Aim of the exercise: Below are the records. How many of their lines contain "relocated"? Give only the number.

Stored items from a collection
════

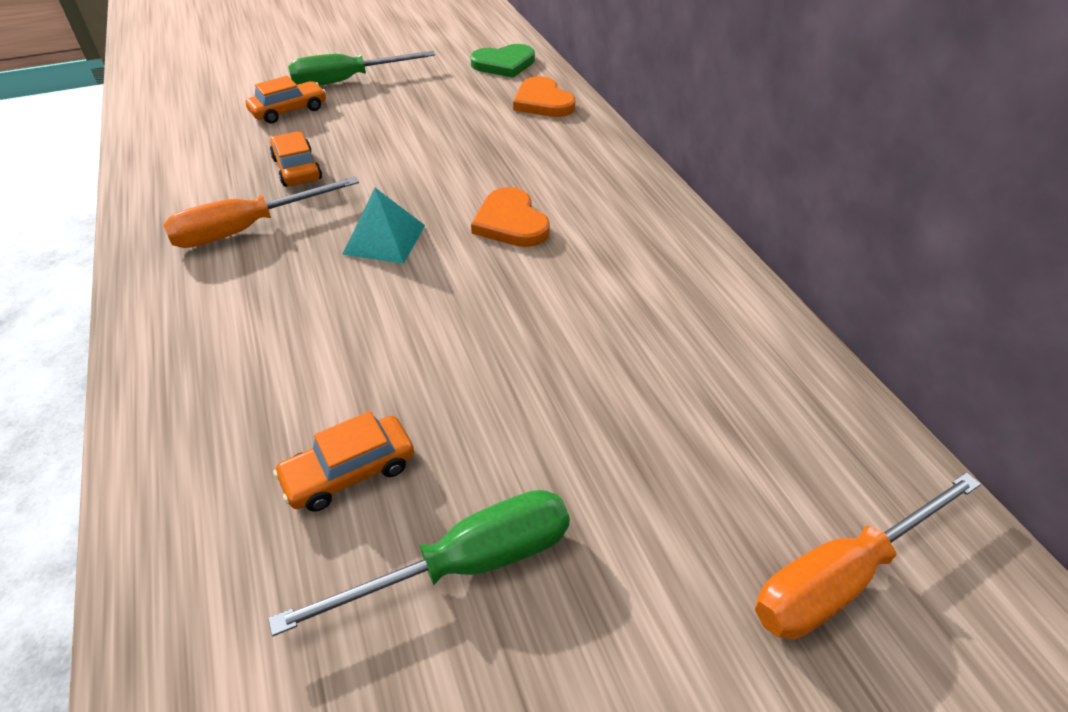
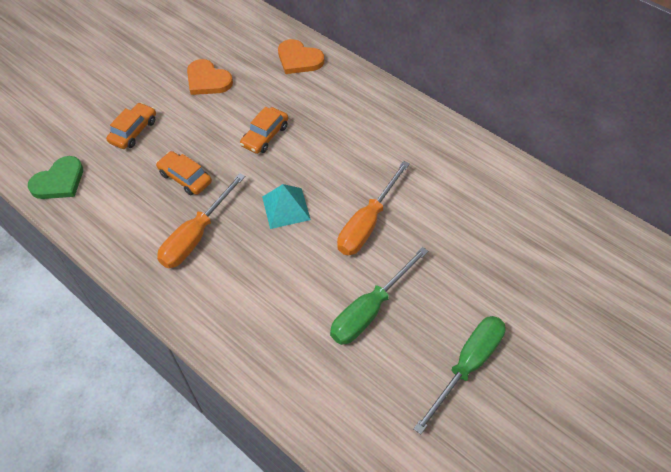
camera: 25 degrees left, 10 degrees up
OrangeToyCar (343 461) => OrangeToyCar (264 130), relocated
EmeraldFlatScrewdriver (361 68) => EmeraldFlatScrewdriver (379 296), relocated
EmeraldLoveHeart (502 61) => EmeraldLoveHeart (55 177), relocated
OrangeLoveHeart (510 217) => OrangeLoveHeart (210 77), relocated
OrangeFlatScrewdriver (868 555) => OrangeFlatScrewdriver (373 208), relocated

════

Written answer: 5